■ **Requirement**
Repeat every entry exactly as it stands. Omit the images.

[Opening Records for the task section]

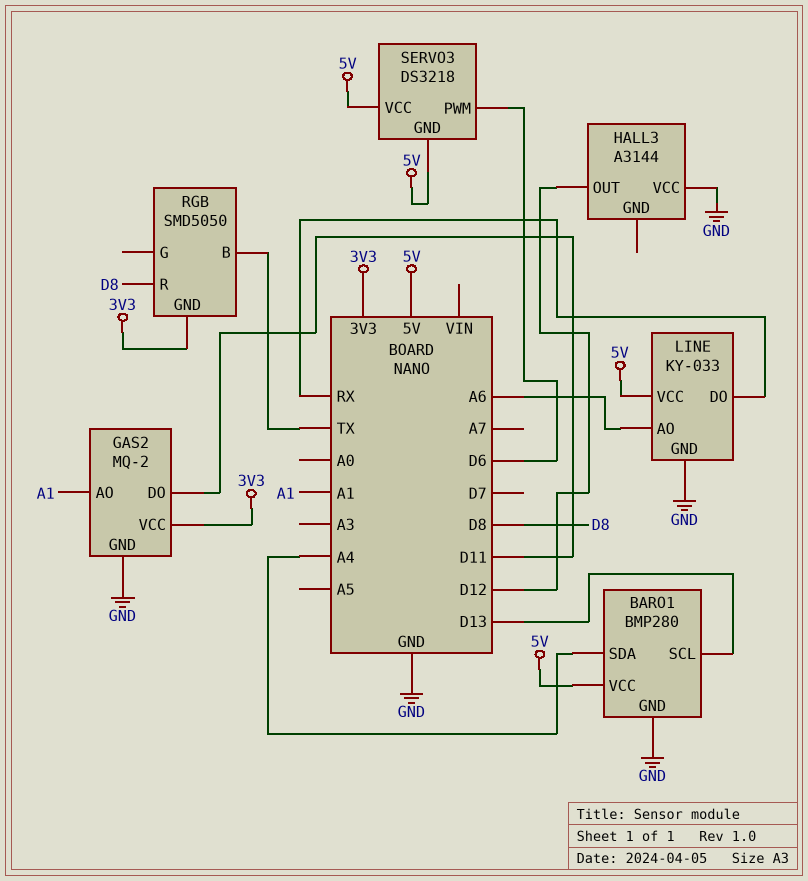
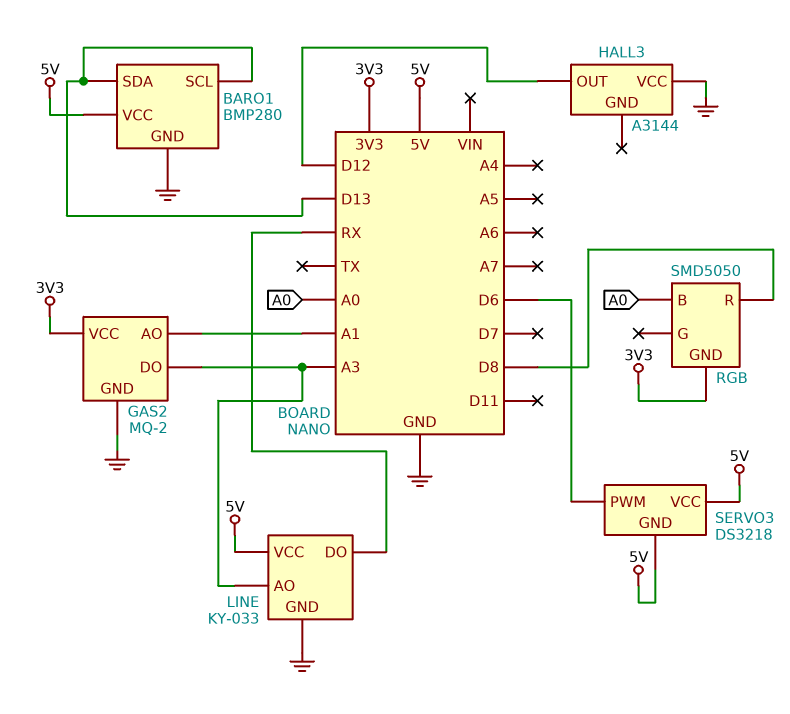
BARO1 pin SDA: A4 -> D13
GAS2 pin DO: D11 -> A3
LINE pin AO: A6 -> A3
RGB pin B: TX -> A0

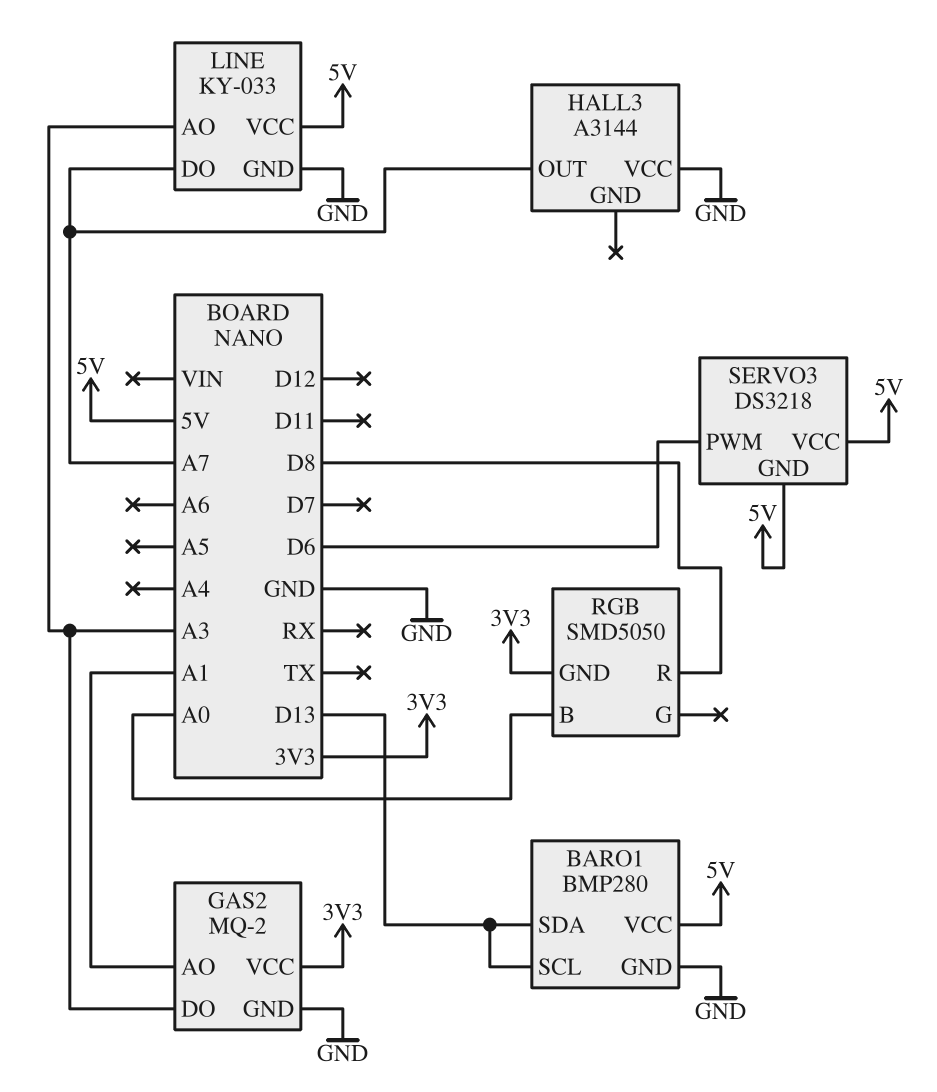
HALL3 pin OUT: D12 -> A7
LINE pin DO: RX -> A7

[Closing Records for the task section]

■ **Written solution**
BARO1 pin SDA: A4 -> D13
GAS2 pin DO: D11 -> A3
LINE pin AO: A6 -> A3
RGB pin B: TX -> A0

HALL3 pin OUT: D12 -> A7
LINE pin DO: RX -> A7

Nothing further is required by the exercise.